Veri kümesi girdileri

<<<<

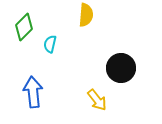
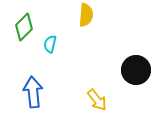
black circle: moved 15 px right, 2 px down
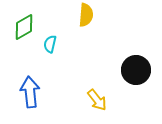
green diamond: rotated 16 degrees clockwise
blue arrow: moved 3 px left
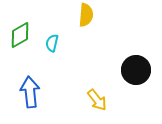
green diamond: moved 4 px left, 8 px down
cyan semicircle: moved 2 px right, 1 px up
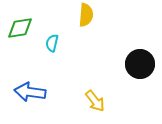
green diamond: moved 7 px up; rotated 20 degrees clockwise
black circle: moved 4 px right, 6 px up
blue arrow: rotated 76 degrees counterclockwise
yellow arrow: moved 2 px left, 1 px down
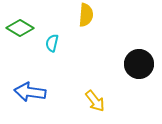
green diamond: rotated 40 degrees clockwise
black circle: moved 1 px left
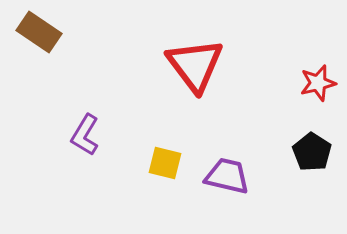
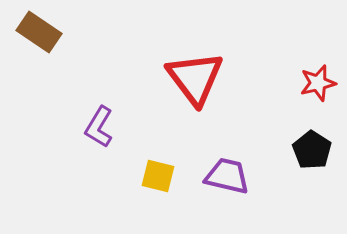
red triangle: moved 13 px down
purple L-shape: moved 14 px right, 8 px up
black pentagon: moved 2 px up
yellow square: moved 7 px left, 13 px down
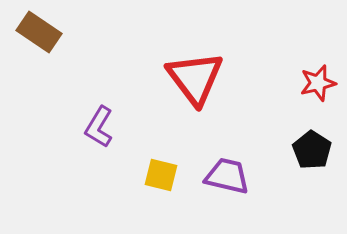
yellow square: moved 3 px right, 1 px up
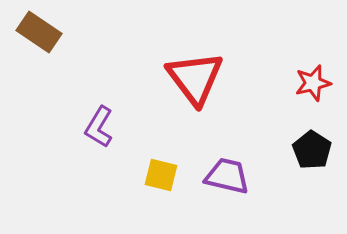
red star: moved 5 px left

>>>>

Alıştırmanın Amacı
Yukarıdaki satırların tamamını, resimleri dışarıda bırakarak hiçbir değişiklik yapmadan yeniden yazınız.

Tam Çözüm
black circle: moved 15 px right, 2 px down
green diamond: rotated 16 degrees clockwise
blue arrow: moved 3 px left
green diamond: moved 4 px left, 8 px down
cyan semicircle: moved 2 px right, 1 px up
green diamond: moved 7 px up; rotated 20 degrees clockwise
black circle: moved 4 px right, 6 px up
blue arrow: rotated 76 degrees counterclockwise
yellow arrow: moved 2 px left, 1 px down
green diamond: rotated 40 degrees clockwise
black circle: moved 1 px left
red triangle: moved 13 px down
purple L-shape: moved 14 px right, 8 px up
black pentagon: moved 2 px up
yellow square: moved 7 px left, 13 px down
yellow square: moved 3 px right, 1 px up
red star: moved 5 px left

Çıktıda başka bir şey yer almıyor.